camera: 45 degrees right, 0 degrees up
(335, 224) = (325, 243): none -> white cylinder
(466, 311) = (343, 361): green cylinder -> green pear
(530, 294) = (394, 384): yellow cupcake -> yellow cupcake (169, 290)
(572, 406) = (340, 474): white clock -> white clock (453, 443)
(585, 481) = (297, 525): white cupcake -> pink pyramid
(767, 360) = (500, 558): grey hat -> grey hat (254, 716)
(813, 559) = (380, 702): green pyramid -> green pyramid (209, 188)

--

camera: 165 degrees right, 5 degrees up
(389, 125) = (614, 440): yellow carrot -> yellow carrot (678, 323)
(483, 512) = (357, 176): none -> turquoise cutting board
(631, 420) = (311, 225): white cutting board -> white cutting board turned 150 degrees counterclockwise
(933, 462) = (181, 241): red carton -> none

* * *

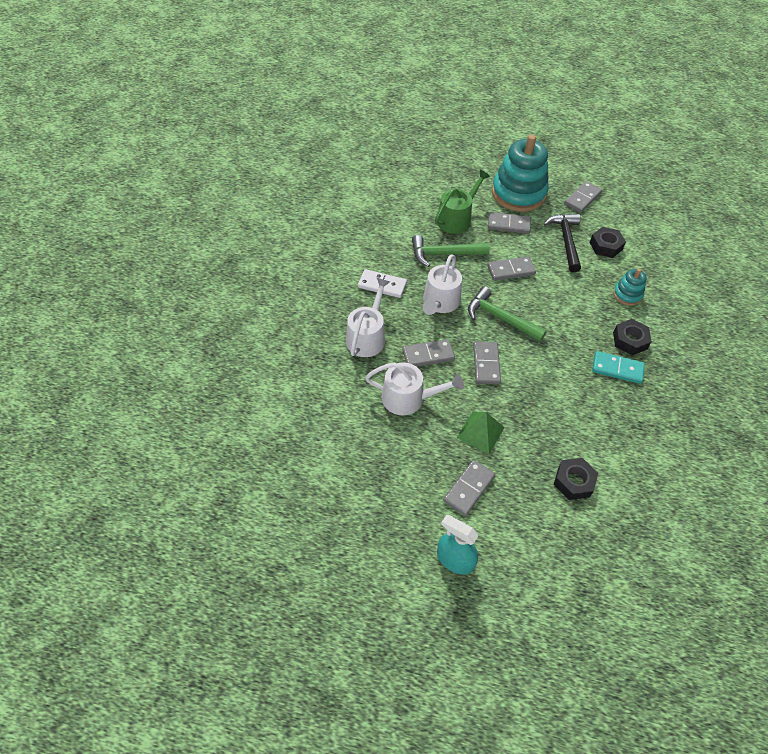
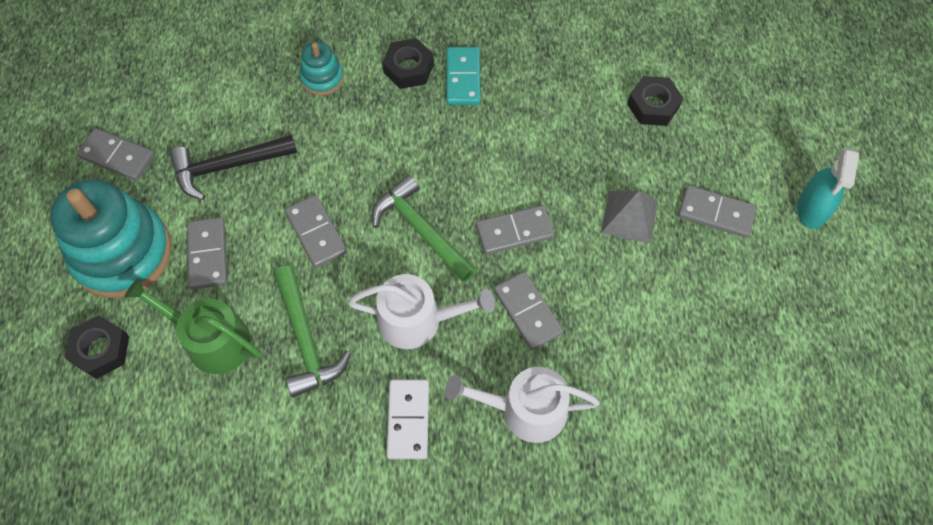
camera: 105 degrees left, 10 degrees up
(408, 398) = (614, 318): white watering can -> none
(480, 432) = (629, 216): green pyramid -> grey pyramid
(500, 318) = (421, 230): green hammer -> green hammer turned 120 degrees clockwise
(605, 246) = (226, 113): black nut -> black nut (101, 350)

__Instructions to follow__. Leave out every line above except those from the line with "camera: 165 degrees right, 5 degrees up" up to and including the line with "(933, 462) = (181, 241): red carton -> none", and copy those exactly.

__Result below__.
camera: 165 degrees right, 5 degrees up
(389, 125) = (614, 440): yellow carrot -> yellow carrot (678, 323)
(483, 512) = (357, 176): none -> turquoise cutting board
(631, 420) = (311, 225): white cutting board -> white cutting board turned 150 degrees counterclockwise
(933, 462) = (181, 241): red carton -> none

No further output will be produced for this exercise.